Work order: Look through the data below. Show each line where the string "stacking" occurs.

Supplied information:
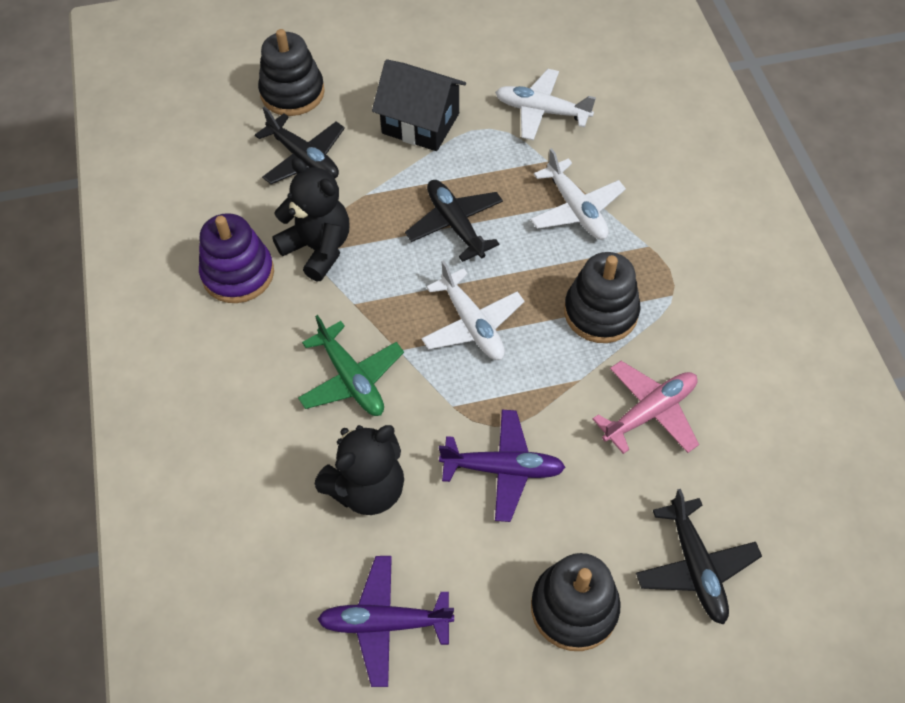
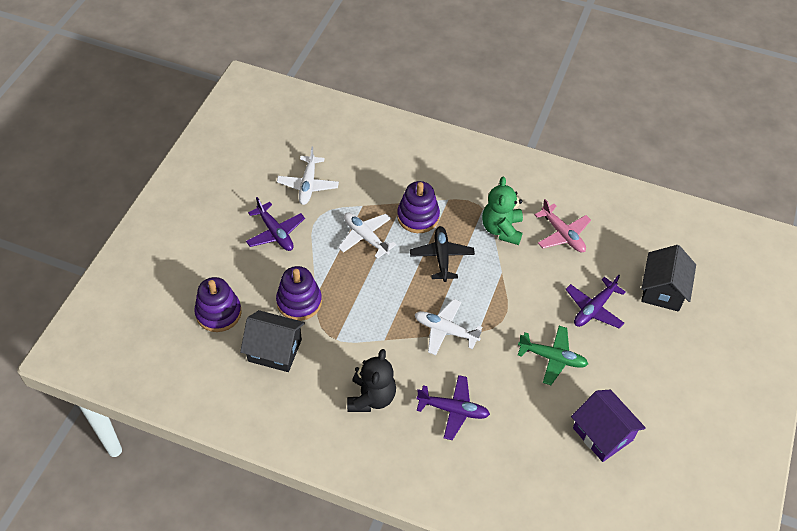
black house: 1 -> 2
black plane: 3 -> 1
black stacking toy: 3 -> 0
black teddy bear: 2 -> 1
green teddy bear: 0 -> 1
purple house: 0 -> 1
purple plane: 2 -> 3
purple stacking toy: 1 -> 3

==

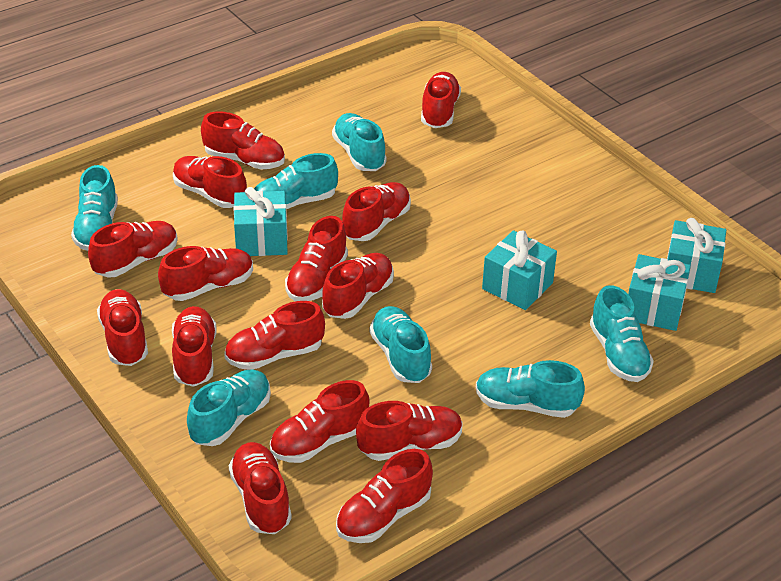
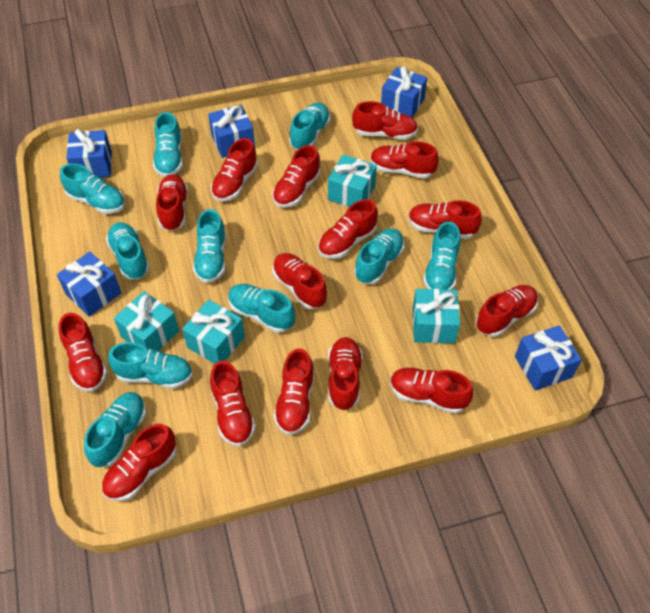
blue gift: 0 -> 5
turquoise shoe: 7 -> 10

Worked solution:
black stacking toy: 3 -> 0
purple stacking toy: 1 -> 3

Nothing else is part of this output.